Problem statement
Upon reaching the line that contains "white cake: 2 -> 0" in the records below, begin repeating every line exactly through the last one, skipping pictures.

== Records to process

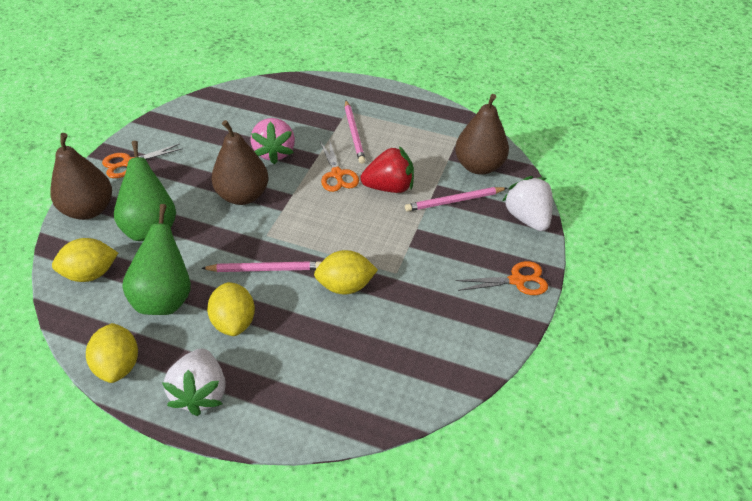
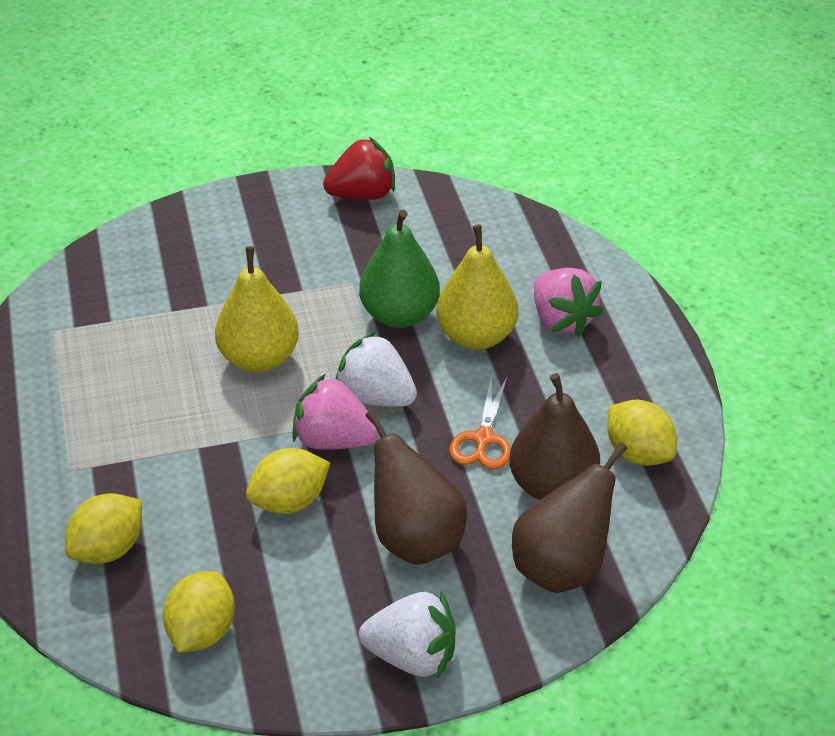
green pear: 2 -> 1
orange scissors: 3 -> 1
pink pencil: 3 -> 0
pink strawberry: 1 -> 2
yellow pear: 0 -> 2

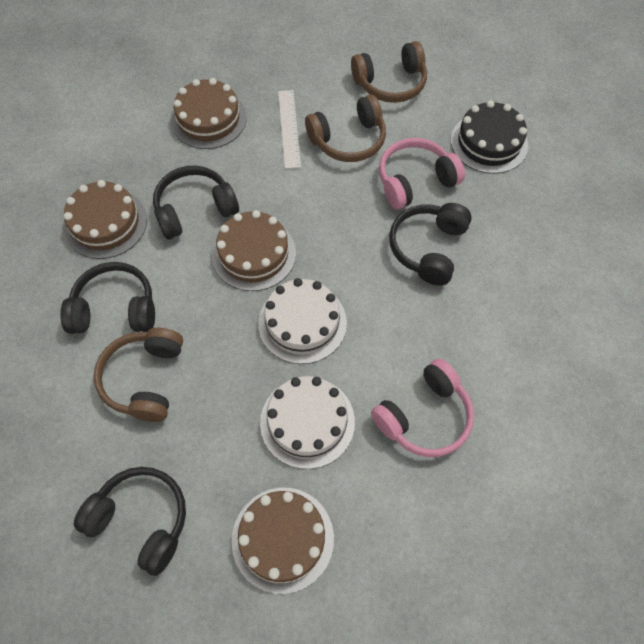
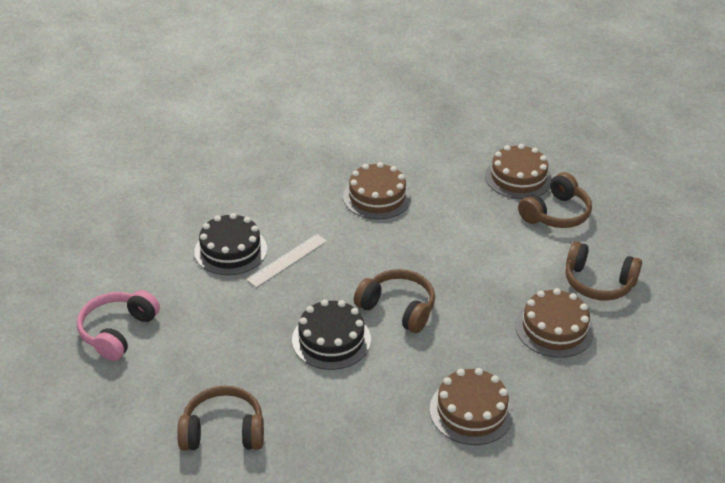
black cake: 1 -> 2
black headphones: 4 -> 0
brown headphones: 3 -> 4
pink headphones: 2 -> 1
white cake: 2 -> 0

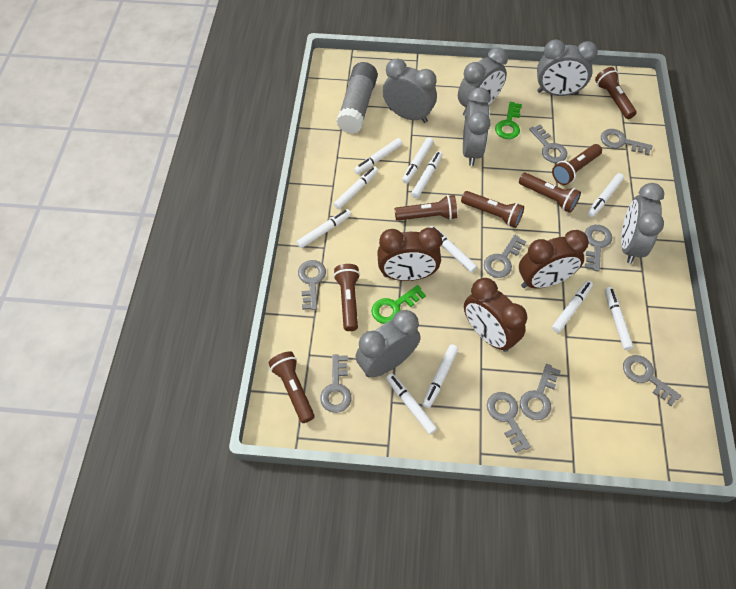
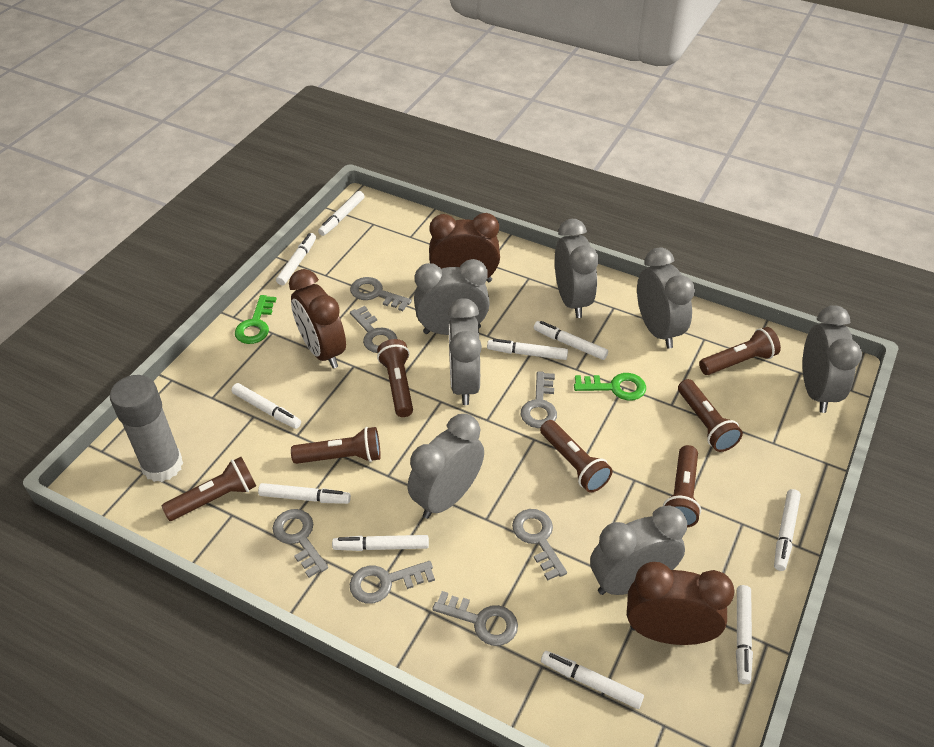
grey clock: 6 -> 7
grey key: 9 -> 7
white marker: 11 -> 10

====

Solution to the problem
white cake: 2 -> 0

grey clock: 6 -> 7
grey key: 9 -> 7
white marker: 11 -> 10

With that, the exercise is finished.